◆ Your assignment:
Your answer must be an exact copy of the entries, containing no images.

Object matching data
§

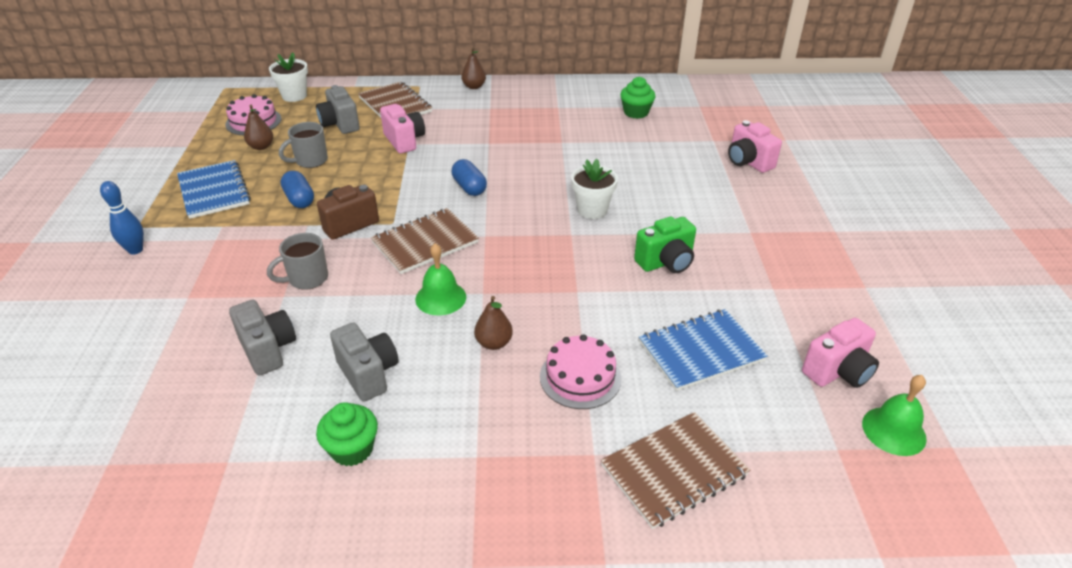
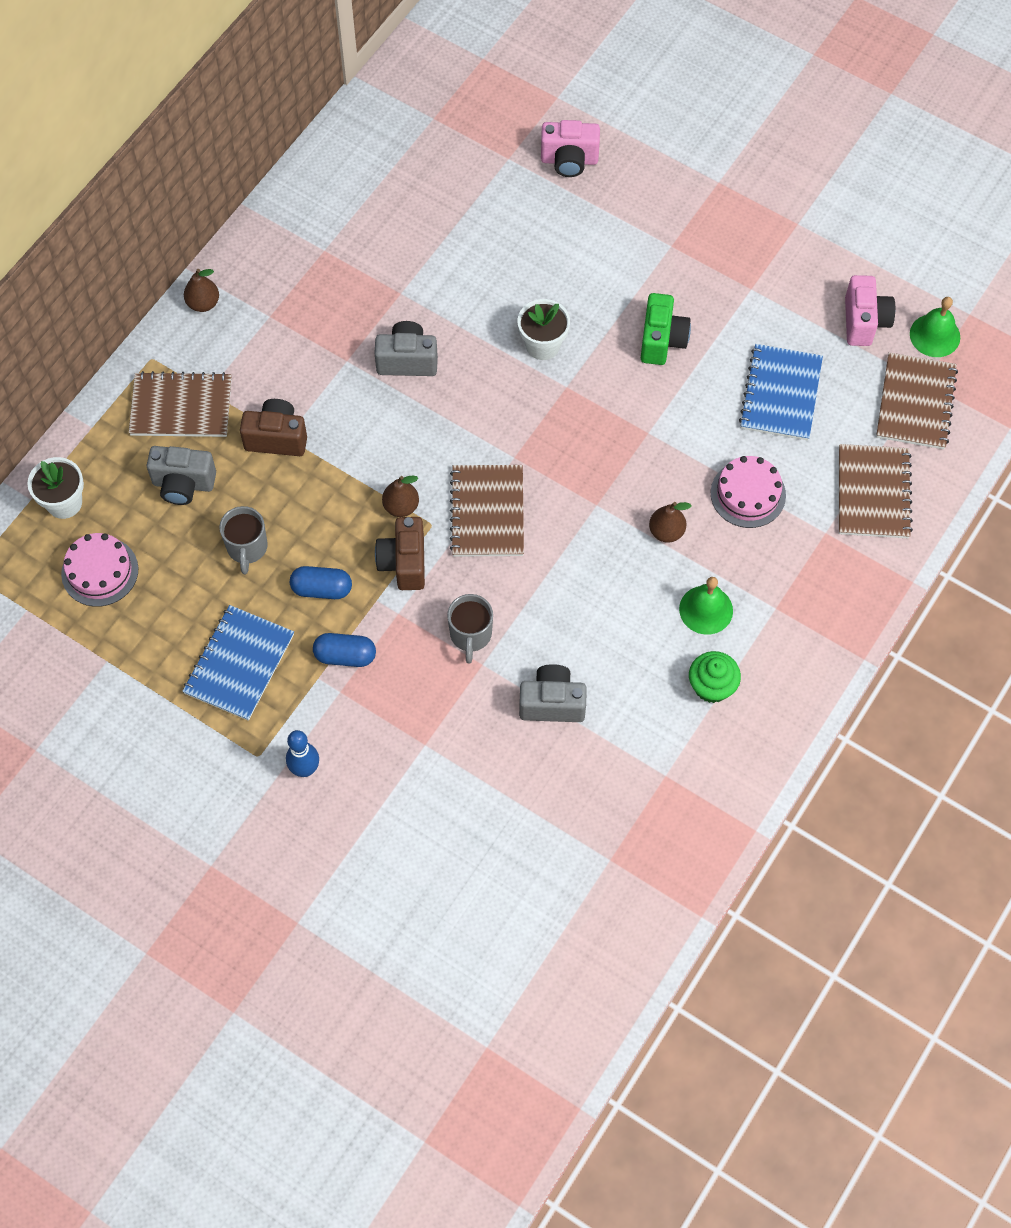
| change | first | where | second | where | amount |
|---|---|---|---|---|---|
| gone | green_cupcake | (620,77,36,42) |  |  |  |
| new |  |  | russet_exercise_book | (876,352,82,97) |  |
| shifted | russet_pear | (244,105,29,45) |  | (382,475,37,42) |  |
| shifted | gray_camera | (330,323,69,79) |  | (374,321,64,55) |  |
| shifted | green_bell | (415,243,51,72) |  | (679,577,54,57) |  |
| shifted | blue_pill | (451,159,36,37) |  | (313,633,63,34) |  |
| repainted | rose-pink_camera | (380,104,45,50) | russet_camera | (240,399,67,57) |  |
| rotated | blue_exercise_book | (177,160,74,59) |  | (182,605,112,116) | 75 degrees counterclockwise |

§

◆ Answer to this exercise:
| change | first | where | second | where | amount |
|---|---|---|---|---|---|
| gone | green_cupcake | (620,77,36,42) |  |  |  |
| new |  |  | russet_exercise_book | (876,352,82,97) |  |
| shifted | russet_pear | (244,105,29,45) |  | (382,475,37,42) |  |
| shifted | gray_camera | (330,323,69,79) |  | (374,321,64,55) |  |
| shifted | green_bell | (415,243,51,72) |  | (679,577,54,57) |  |
| shifted | blue_pill | (451,159,36,37) |  | (313,633,63,34) |  |
| repainted | rose-pink_camera | (380,104,45,50) | russet_camera | (240,399,67,57) |  |
| rotated | blue_exercise_book | (177,160,74,59) |  | (182,605,112,116) | 75 degrees counterclockwise |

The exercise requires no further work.